Directions for this task =>
Scan the data for "none" and copy each matching line.

Material provided =>

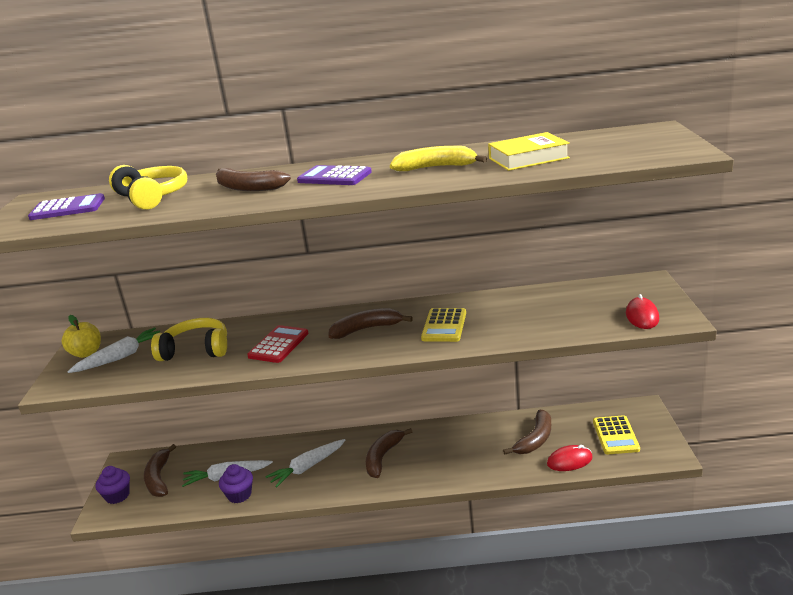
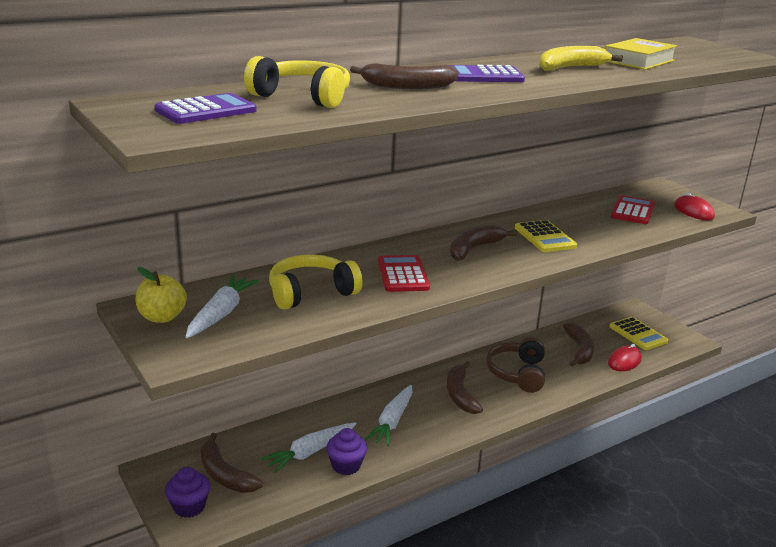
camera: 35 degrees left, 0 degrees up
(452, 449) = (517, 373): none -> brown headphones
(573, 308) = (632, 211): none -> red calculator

The answer =>
(452, 449) = (517, 373): none -> brown headphones
(573, 308) = (632, 211): none -> red calculator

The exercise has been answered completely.